Everything in the listing below from the line containing "cyan triangle: (349, 139)" through the line containing "gray semicircle: (344, 271)" must be repeated exactly; the remaining lines are not wanted.

**The records:**
********************
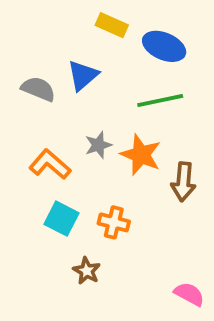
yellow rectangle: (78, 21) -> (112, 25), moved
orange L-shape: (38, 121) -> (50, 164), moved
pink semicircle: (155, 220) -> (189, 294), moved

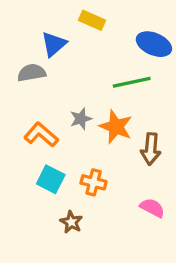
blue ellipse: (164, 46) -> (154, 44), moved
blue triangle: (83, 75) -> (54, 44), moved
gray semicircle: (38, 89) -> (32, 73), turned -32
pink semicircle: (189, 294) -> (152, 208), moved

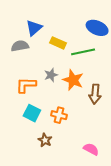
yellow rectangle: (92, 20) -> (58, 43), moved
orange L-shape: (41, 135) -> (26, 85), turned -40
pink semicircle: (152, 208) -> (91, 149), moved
********************
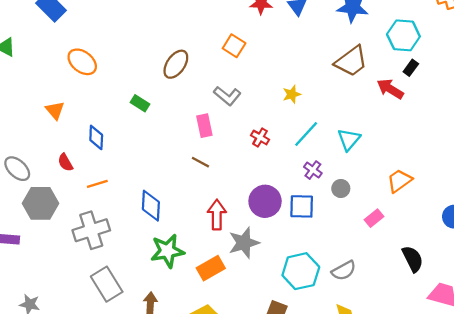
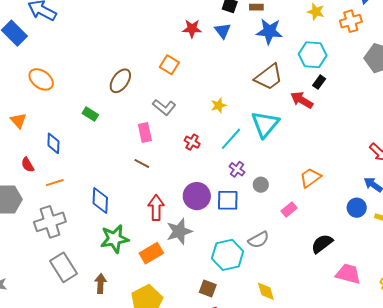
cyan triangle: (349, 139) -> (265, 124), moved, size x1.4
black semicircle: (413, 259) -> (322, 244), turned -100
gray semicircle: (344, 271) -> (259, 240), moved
********************
**Answer for the task:**
cyan triangle: (349, 139) -> (265, 124), moved, size x1.4
black semicircle: (413, 259) -> (322, 244), turned -100
gray semicircle: (344, 271) -> (259, 240), moved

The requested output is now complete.